Data for analysis:
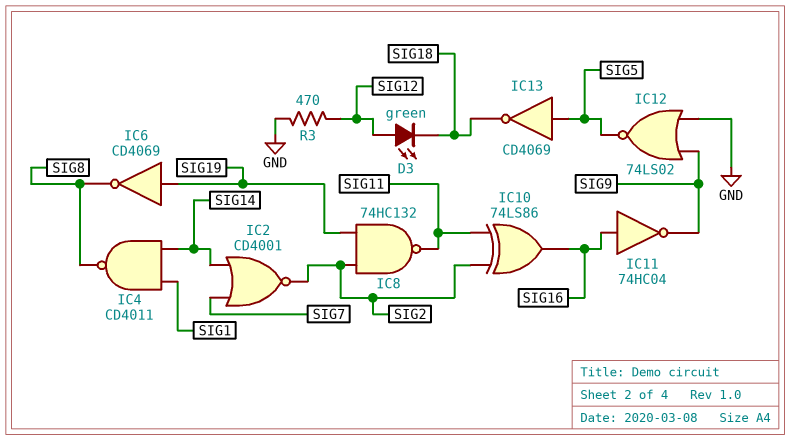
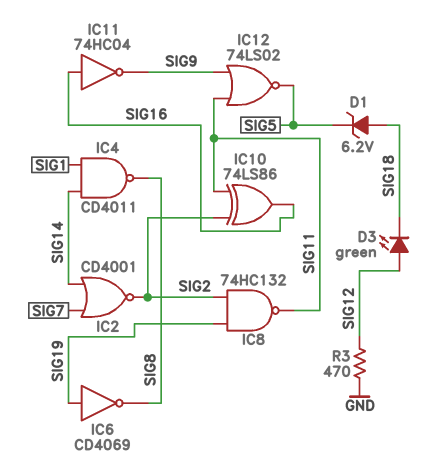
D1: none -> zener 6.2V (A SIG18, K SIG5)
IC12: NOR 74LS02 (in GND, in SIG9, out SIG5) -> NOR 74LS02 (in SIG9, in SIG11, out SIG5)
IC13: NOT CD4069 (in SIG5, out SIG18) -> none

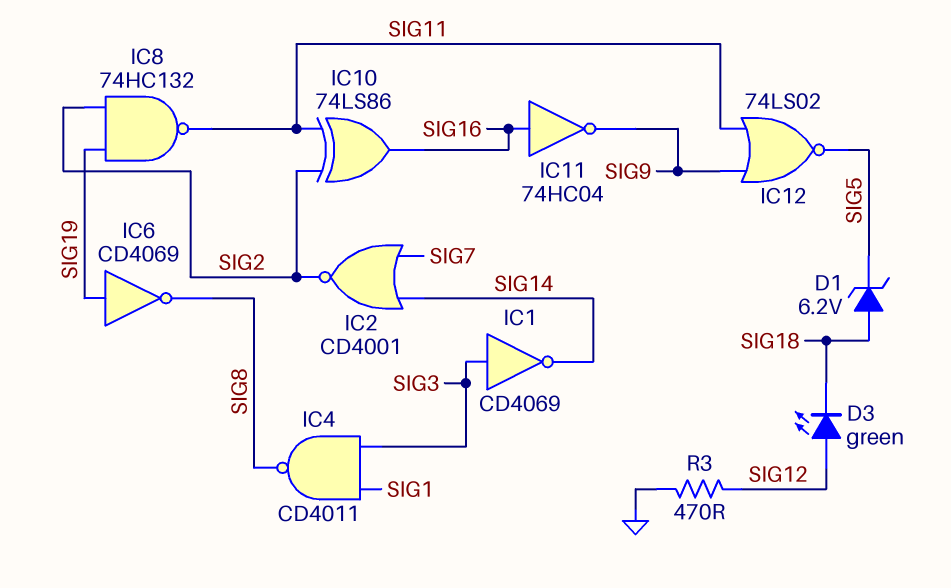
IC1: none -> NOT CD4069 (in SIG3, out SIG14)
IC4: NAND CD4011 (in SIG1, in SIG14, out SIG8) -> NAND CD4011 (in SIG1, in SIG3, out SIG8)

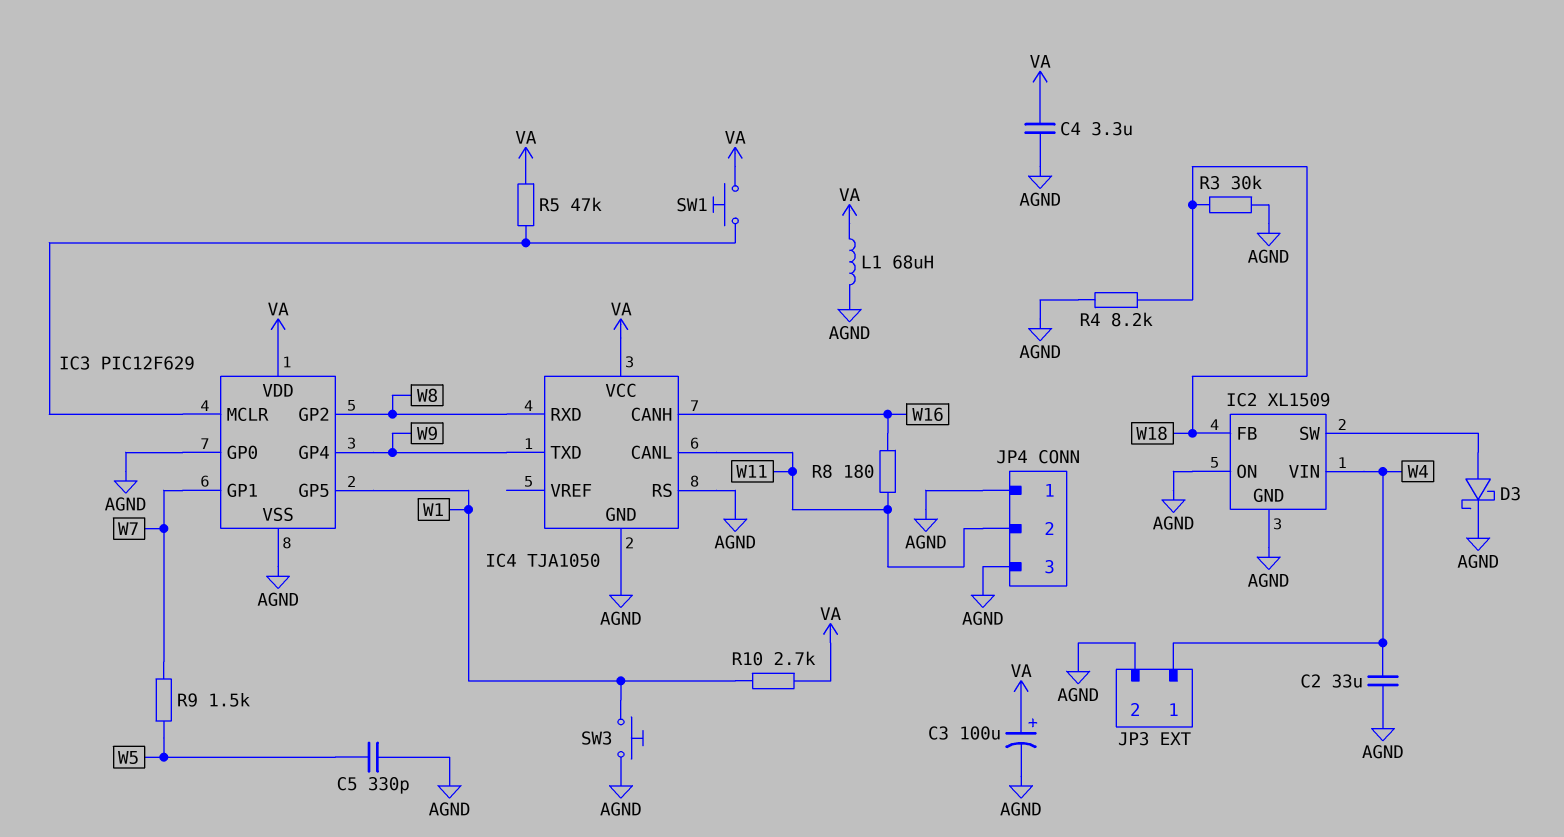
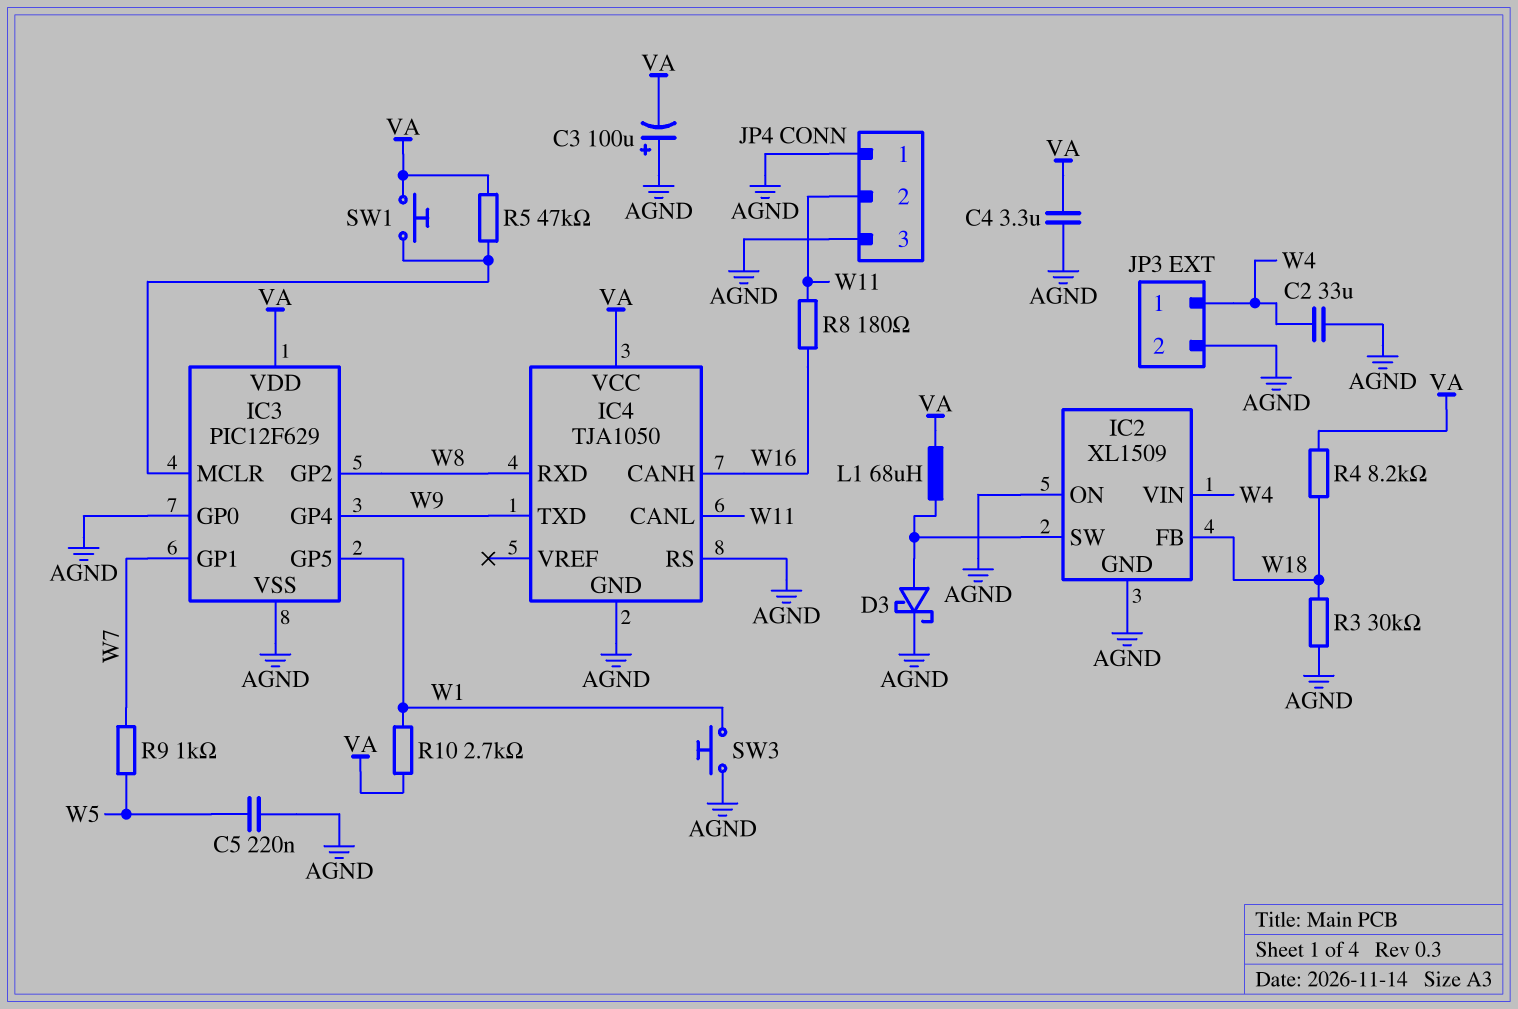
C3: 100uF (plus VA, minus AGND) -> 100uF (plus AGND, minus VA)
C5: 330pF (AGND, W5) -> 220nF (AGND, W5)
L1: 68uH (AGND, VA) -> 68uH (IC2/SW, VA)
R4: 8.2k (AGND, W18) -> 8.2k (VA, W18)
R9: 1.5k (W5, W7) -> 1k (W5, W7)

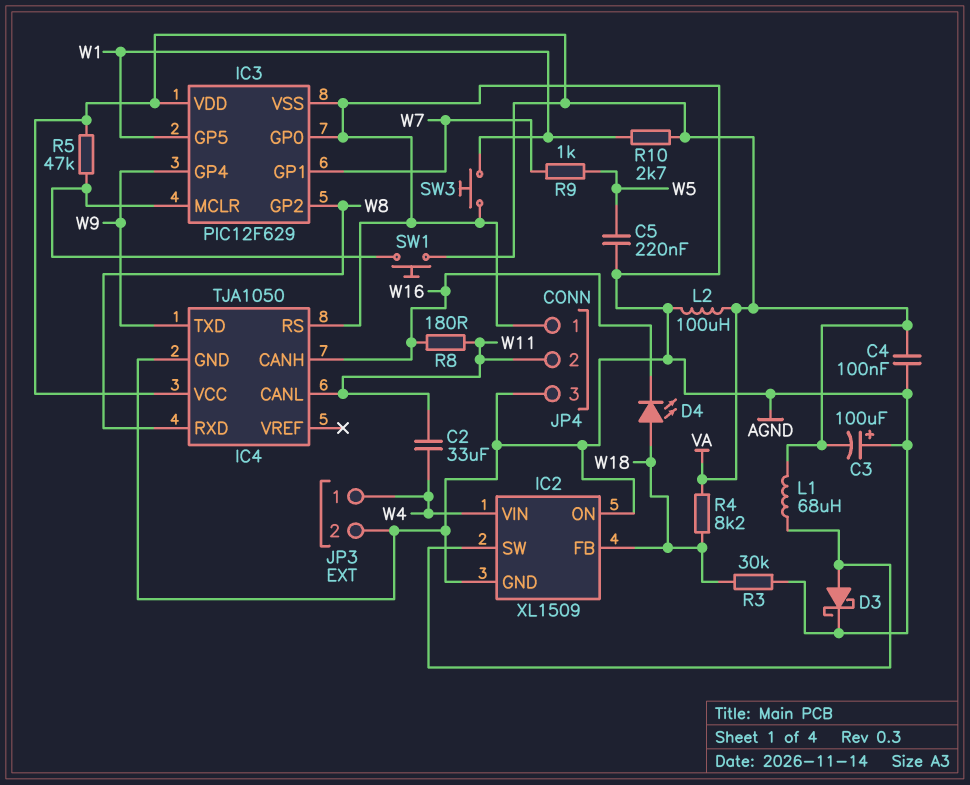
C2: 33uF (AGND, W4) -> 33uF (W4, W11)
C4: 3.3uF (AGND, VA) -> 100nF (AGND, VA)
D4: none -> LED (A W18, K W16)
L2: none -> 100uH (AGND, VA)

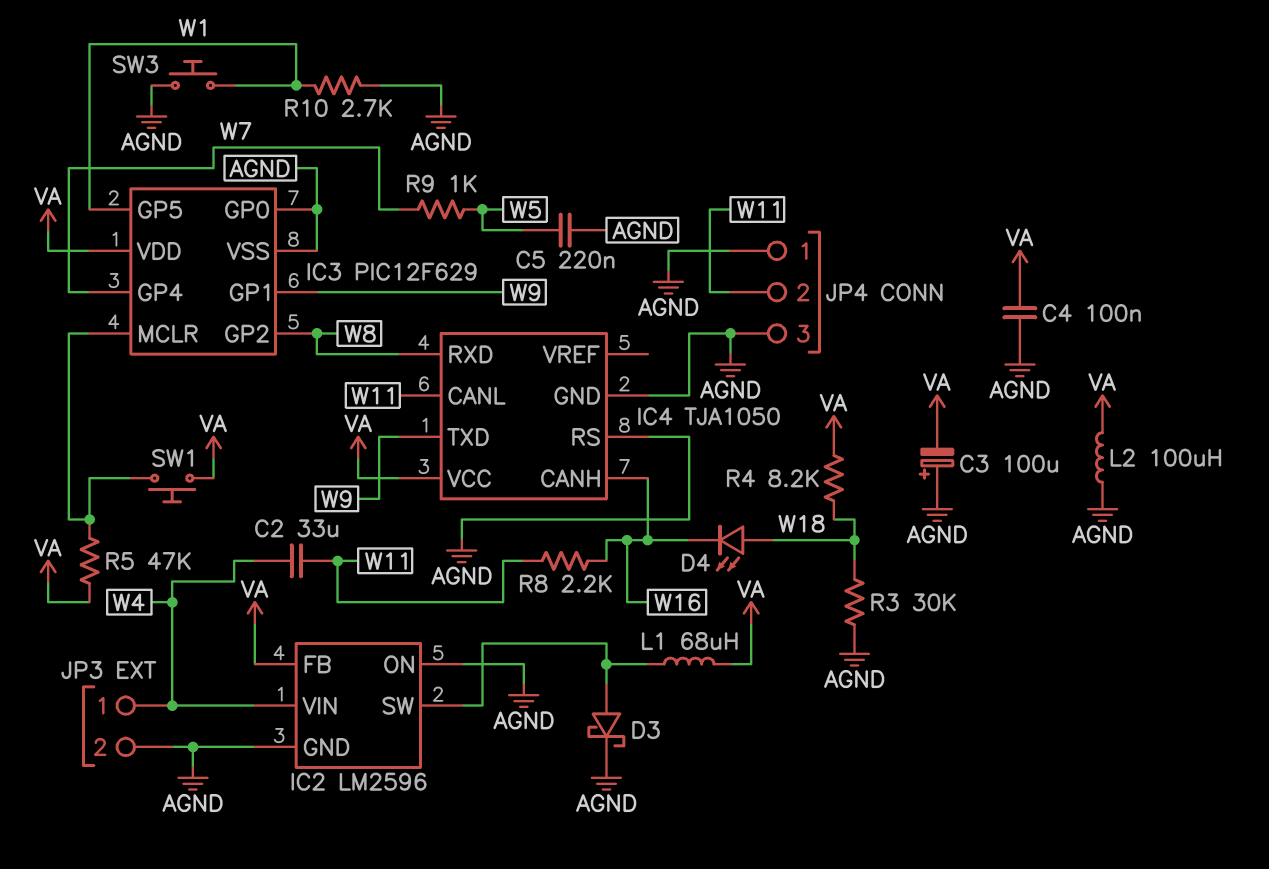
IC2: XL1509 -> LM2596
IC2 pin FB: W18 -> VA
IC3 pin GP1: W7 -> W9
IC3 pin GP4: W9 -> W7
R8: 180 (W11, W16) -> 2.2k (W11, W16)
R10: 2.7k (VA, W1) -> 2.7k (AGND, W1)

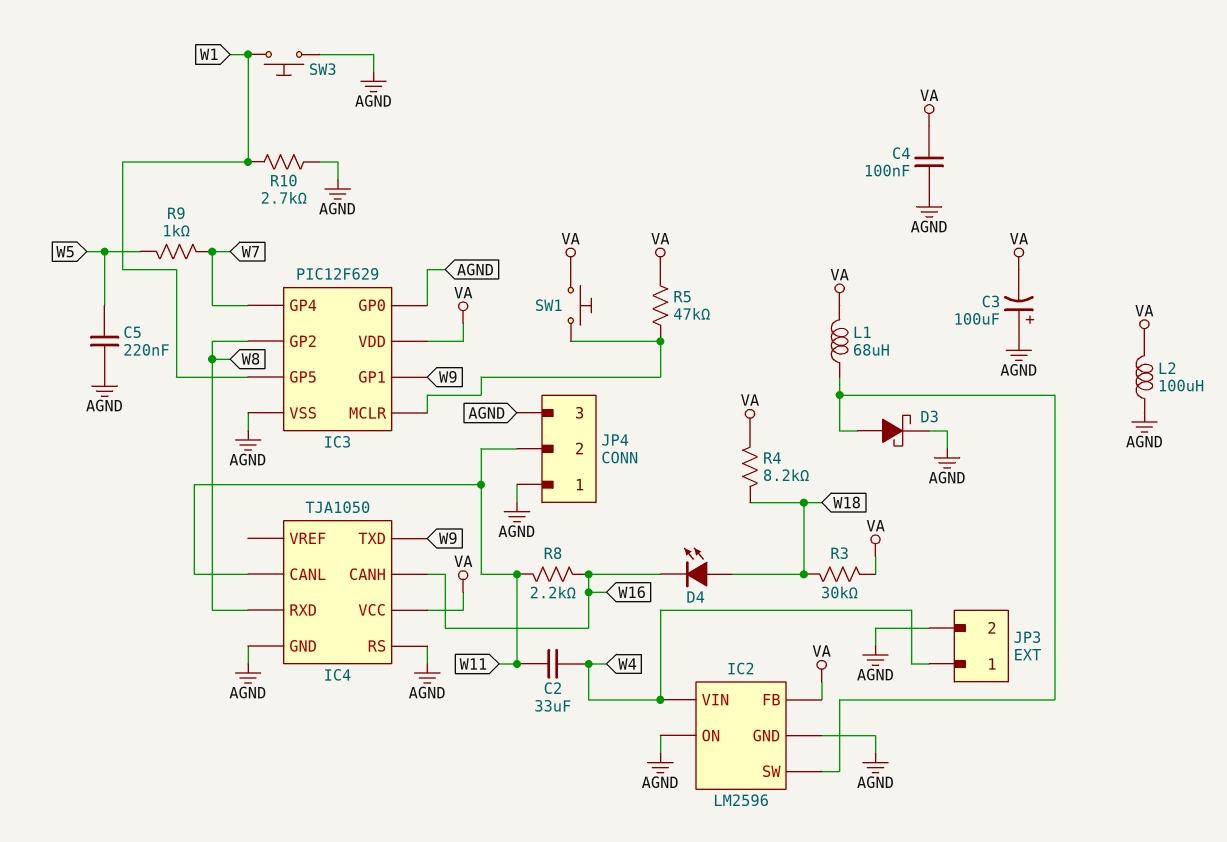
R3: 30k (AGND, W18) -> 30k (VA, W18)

Work order: Drop the pictures, then write out everything else in the records exactly.

Result of the exercise:
D1: none -> zener 6.2V (A SIG18, K SIG5)
IC12: NOR 74LS02 (in GND, in SIG9, out SIG5) -> NOR 74LS02 (in SIG9, in SIG11, out SIG5)
IC13: NOT CD4069 (in SIG5, out SIG18) -> none

IC1: none -> NOT CD4069 (in SIG3, out SIG14)
IC4: NAND CD4011 (in SIG1, in SIG14, out SIG8) -> NAND CD4011 (in SIG1, in SIG3, out SIG8)

C3: 100uF (plus VA, minus AGND) -> 100uF (plus AGND, minus VA)
C5: 330pF (AGND, W5) -> 220nF (AGND, W5)
L1: 68uH (AGND, VA) -> 68uH (IC2/SW, VA)
R4: 8.2k (AGND, W18) -> 8.2k (VA, W18)
R9: 1.5k (W5, W7) -> 1k (W5, W7)

C2: 33uF (AGND, W4) -> 33uF (W4, W11)
C4: 3.3uF (AGND, VA) -> 100nF (AGND, VA)
D4: none -> LED (A W18, K W16)
L2: none -> 100uH (AGND, VA)

IC2: XL1509 -> LM2596
IC2 pin FB: W18 -> VA
IC3 pin GP1: W7 -> W9
IC3 pin GP4: W9 -> W7
R8: 180 (W11, W16) -> 2.2k (W11, W16)
R10: 2.7k (VA, W1) -> 2.7k (AGND, W1)

R3: 30k (AGND, W18) -> 30k (VA, W18)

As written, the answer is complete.